→ **ENTRIES SUPPLIED**
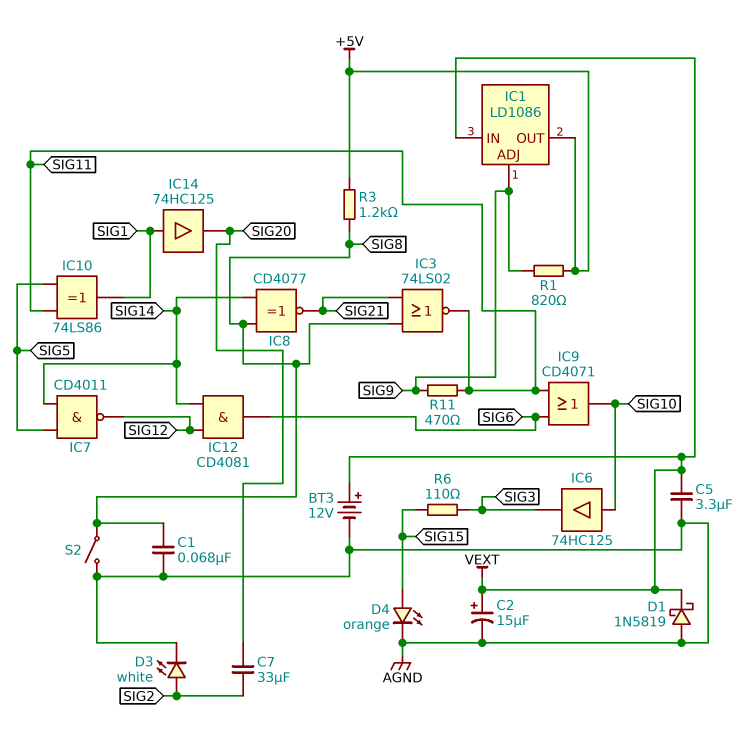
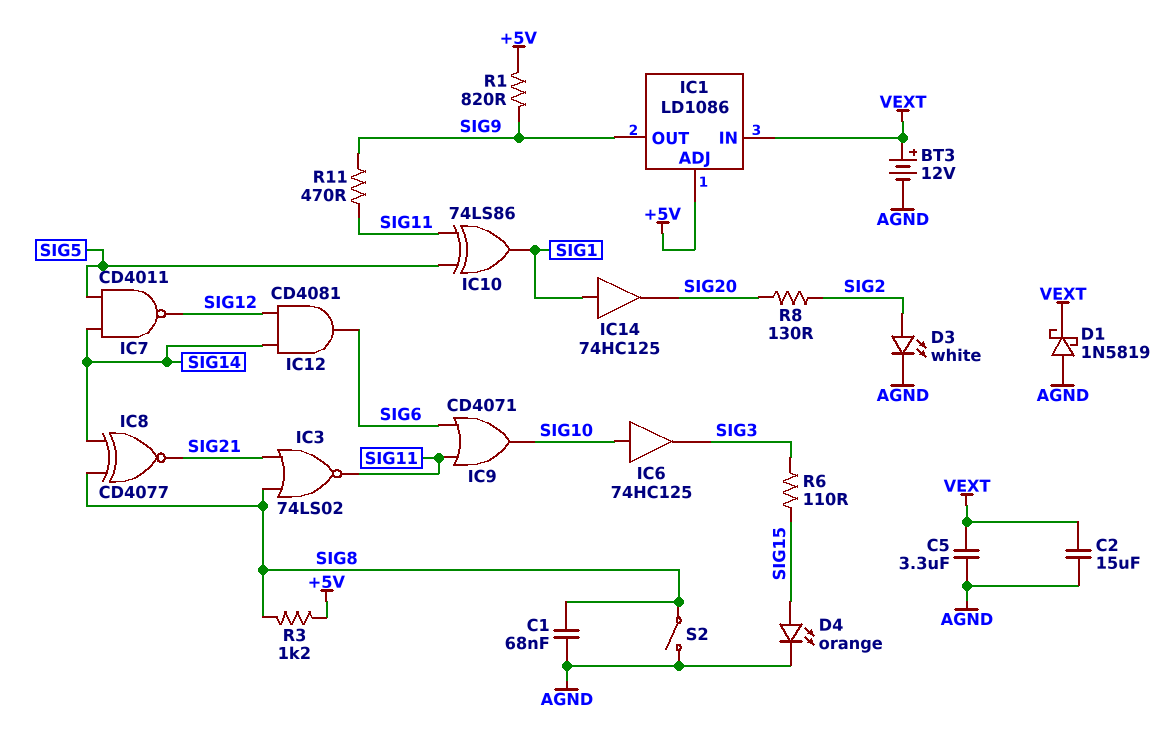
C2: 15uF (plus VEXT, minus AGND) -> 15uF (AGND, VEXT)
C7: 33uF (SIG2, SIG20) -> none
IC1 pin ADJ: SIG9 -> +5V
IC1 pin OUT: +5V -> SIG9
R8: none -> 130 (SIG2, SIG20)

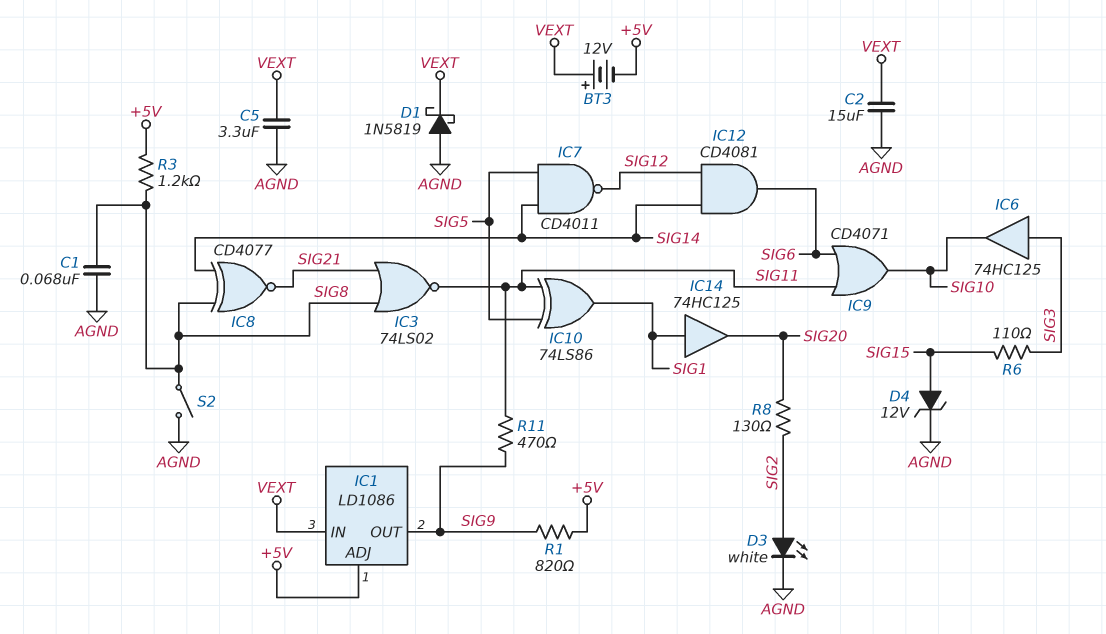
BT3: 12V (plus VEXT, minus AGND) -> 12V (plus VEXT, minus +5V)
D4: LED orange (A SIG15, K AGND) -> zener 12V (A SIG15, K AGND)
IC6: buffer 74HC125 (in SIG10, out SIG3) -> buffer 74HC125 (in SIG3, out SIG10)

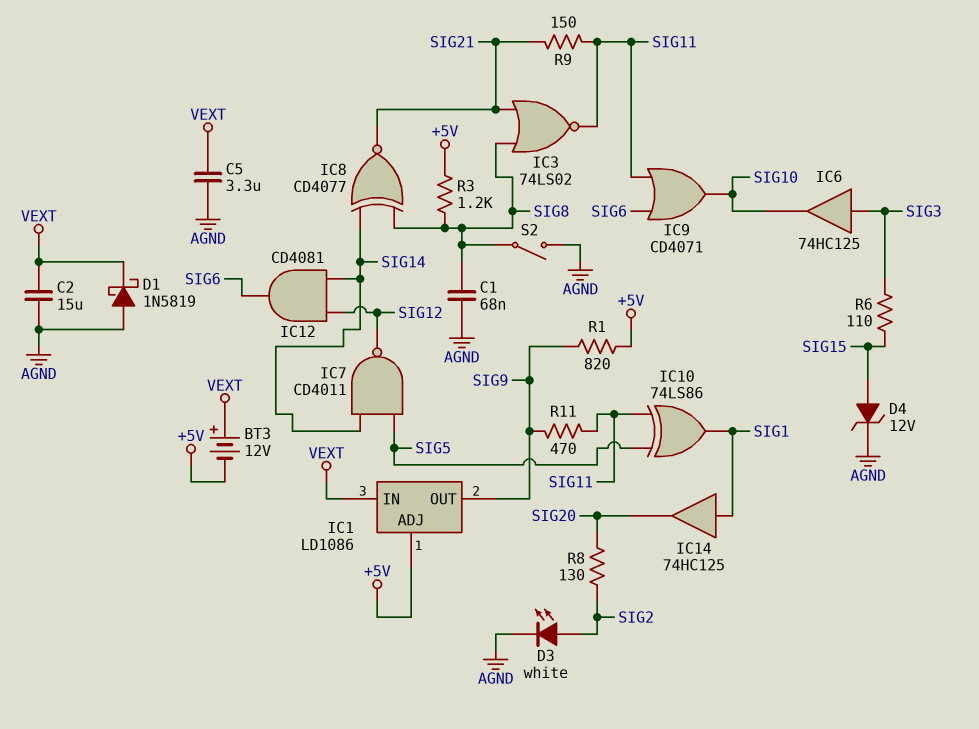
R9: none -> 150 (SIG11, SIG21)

→ **HOW TO COMPLETE THIS TASK**
When a line in the listing above holds "minus", include it in the tally; report only the tally.

→ **OUTPUT**
2